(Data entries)
• • • • •

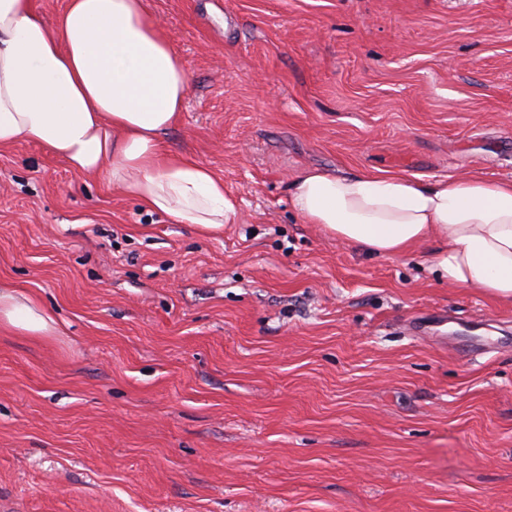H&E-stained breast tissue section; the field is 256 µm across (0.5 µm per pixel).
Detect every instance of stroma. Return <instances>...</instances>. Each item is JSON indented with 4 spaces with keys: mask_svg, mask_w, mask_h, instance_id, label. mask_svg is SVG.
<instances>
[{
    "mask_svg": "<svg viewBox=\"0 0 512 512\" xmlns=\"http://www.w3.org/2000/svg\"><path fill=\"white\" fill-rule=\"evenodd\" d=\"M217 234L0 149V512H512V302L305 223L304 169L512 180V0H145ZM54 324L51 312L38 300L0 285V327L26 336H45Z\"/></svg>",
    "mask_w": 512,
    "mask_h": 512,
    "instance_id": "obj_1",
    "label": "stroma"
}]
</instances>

• • • • •

* _DO THIS_:
Starting from the line with "Detect every instance" and ending with the final line of the data, quote every line exactly, both ends included.

* _FINISHED EXERCISE_:
Detect every instance of stroma. Return <instances>...</instances>. Each item is JSON indented with 4 spaces with keys: mask_svg, mask_w, mask_h, instance_id, label. mask_svg is SVG.
<instances>
[{
    "mask_svg": "<svg viewBox=\"0 0 512 512\" xmlns=\"http://www.w3.org/2000/svg\"><path fill=\"white\" fill-rule=\"evenodd\" d=\"M217 234L0 149V512H512V302L305 223L304 169L512 180V0H145ZM54 324L51 312L38 300L0 285V327L26 336H45Z\"/></svg>",
    "mask_w": 512,
    "mask_h": 512,
    "instance_id": "obj_1",
    "label": "stroma"
}]
</instances>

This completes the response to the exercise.